*** EXERCISE MATERIALS Section Begins ***

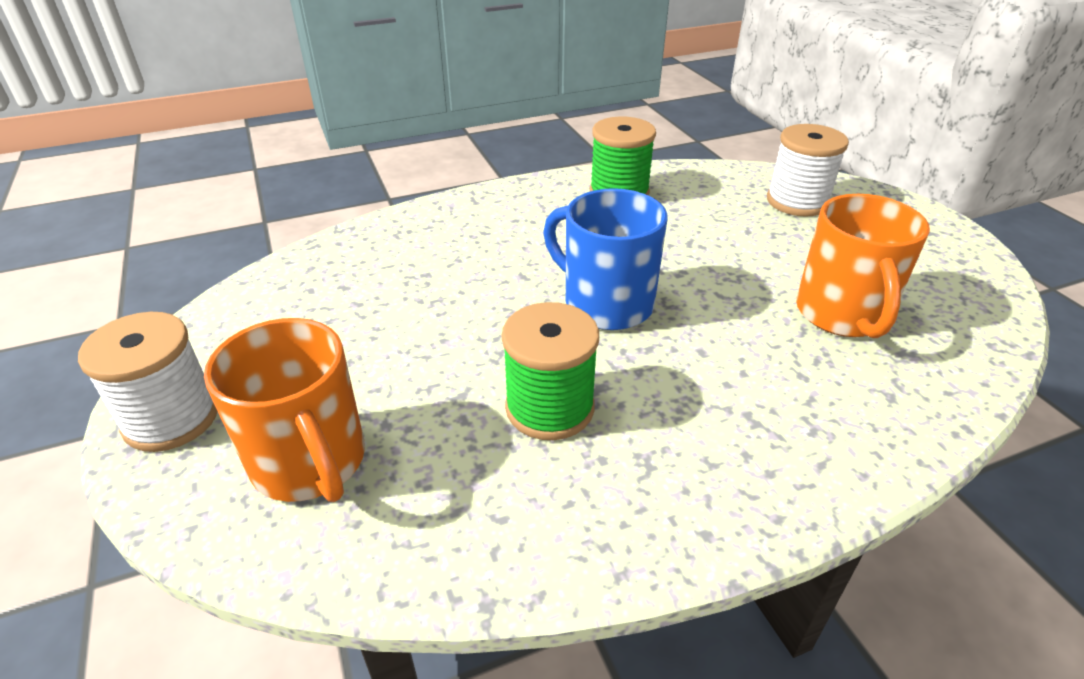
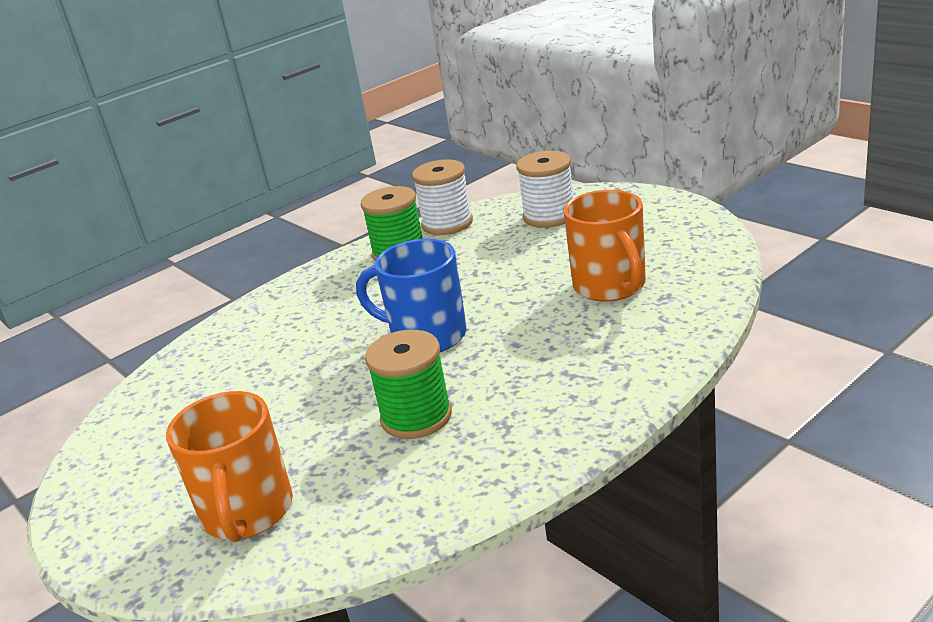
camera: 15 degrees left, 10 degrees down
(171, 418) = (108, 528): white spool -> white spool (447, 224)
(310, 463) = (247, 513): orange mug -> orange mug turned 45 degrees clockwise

*** EXERCISE MATERIALS Section Ends ***
*** EXERCISE MATERIALS Section Begins ***

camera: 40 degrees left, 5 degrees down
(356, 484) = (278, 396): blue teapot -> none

*** EXERCISE MATERIALS Section Ends ***

WORK INSTRUCTIONS: Please give an exact copy of the entries above, from the line with "camera: 15 degrees left, 10 degrees down" down to the line with "(310, 463) = (247, 513): orange", inclusive, and nothing else.

WORKED SOLUTION:
camera: 15 degrees left, 10 degrees down
(171, 418) = (108, 528): white spool -> white spool (447, 224)
(310, 463) = (247, 513): orange mug -> orange mug turned 45 degrees clockwise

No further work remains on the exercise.